# Exercise requirements
Starting with the line containing "gray cross: (116, 112) -> (54, 46), moved" and going on through the line containing "cyan pentagon: (181, 200)", return the lines of the data below exactly, and only those.

# Source information
--- START ---

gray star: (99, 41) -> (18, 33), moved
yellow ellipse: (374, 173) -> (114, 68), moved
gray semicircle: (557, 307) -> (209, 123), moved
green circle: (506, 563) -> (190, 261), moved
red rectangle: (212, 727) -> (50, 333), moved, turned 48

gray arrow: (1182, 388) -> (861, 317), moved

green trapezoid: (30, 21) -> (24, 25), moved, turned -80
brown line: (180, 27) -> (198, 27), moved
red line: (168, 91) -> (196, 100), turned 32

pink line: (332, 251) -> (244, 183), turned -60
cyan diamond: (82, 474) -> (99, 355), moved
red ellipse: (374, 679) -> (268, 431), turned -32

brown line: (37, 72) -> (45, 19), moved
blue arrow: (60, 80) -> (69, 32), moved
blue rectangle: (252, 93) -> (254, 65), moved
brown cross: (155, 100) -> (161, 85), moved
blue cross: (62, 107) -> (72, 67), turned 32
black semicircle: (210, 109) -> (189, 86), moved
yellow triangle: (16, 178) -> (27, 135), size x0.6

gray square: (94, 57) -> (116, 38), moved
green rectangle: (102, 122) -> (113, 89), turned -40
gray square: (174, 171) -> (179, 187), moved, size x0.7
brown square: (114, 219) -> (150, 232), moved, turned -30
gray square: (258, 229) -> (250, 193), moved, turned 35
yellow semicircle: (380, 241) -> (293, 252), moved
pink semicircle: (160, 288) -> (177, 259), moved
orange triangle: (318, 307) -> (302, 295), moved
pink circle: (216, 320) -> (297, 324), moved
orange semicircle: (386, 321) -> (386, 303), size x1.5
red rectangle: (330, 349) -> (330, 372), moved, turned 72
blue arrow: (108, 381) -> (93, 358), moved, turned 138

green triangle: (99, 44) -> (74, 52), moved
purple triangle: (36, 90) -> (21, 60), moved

--- END ---
--- START ---

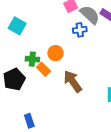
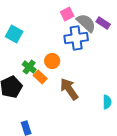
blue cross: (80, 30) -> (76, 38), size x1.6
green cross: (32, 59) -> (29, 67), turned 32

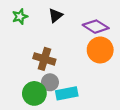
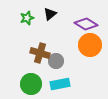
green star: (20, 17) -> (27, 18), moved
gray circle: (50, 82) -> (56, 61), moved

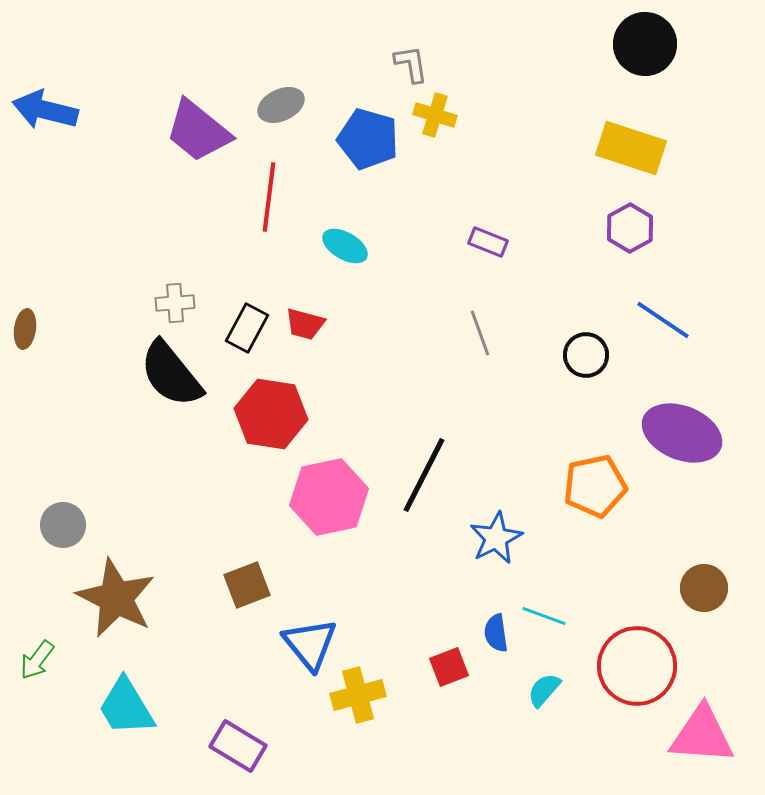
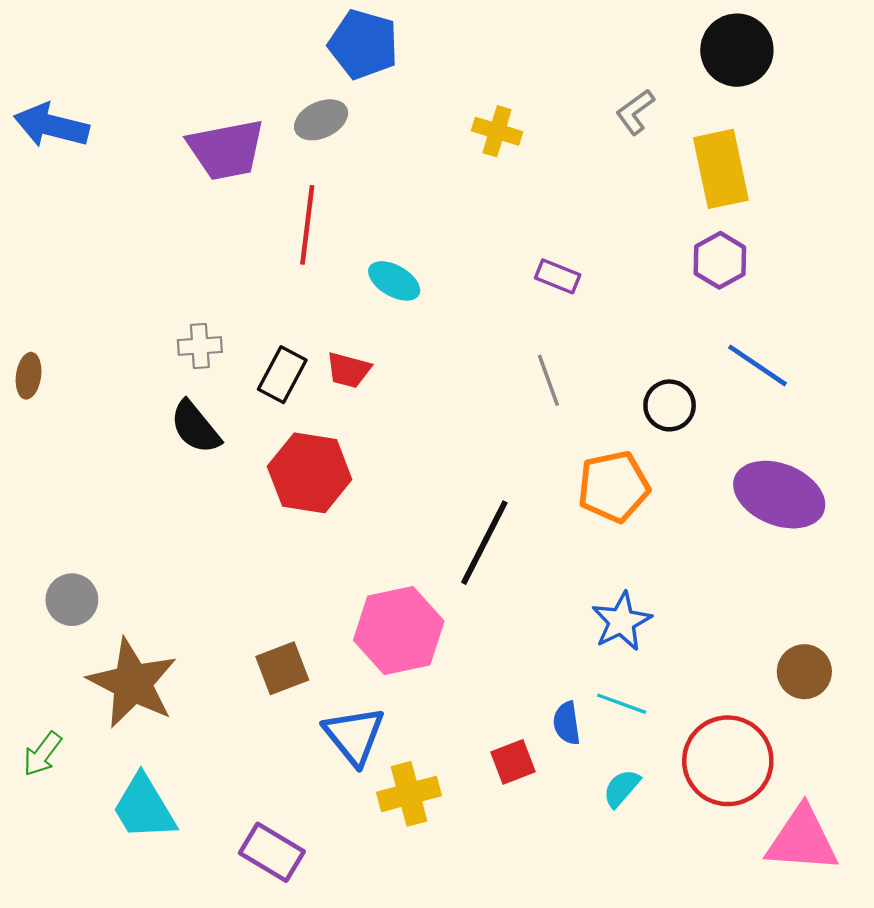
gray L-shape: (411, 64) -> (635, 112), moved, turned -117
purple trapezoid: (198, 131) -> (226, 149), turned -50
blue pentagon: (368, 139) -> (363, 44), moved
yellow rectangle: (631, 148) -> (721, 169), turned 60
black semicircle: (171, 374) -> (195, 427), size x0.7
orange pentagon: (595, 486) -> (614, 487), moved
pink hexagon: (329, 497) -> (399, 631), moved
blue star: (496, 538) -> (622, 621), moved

--- END ---
--- START ---

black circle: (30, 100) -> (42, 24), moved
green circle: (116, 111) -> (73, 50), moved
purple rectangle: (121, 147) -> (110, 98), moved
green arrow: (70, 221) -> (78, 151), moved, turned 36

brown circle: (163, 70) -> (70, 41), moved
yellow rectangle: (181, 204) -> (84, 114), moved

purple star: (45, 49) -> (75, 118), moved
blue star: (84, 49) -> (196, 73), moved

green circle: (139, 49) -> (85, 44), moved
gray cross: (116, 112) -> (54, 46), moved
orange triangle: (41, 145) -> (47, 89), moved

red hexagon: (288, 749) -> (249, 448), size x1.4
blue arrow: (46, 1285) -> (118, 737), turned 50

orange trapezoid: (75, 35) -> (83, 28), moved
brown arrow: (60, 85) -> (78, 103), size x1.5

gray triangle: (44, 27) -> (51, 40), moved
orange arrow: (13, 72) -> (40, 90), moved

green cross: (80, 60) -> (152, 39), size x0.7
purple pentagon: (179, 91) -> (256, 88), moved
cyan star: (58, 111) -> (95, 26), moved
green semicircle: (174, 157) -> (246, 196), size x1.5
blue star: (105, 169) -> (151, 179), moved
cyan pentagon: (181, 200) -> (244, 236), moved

--- END ---

# Answer area
gray cross: (116, 112) -> (54, 46), moved
orange triangle: (41, 145) -> (47, 89), moved

red hexagon: (288, 749) -> (249, 448), size x1.4
blue arrow: (46, 1285) -> (118, 737), turned 50

orange trapezoid: (75, 35) -> (83, 28), moved
brown arrow: (60, 85) -> (78, 103), size x1.5

gray triangle: (44, 27) -> (51, 40), moved
orange arrow: (13, 72) -> (40, 90), moved

green cross: (80, 60) -> (152, 39), size x0.7
purple pentagon: (179, 91) -> (256, 88), moved
cyan star: (58, 111) -> (95, 26), moved
green semicircle: (174, 157) -> (246, 196), size x1.5
blue star: (105, 169) -> (151, 179), moved
cyan pentagon: (181, 200) -> (244, 236), moved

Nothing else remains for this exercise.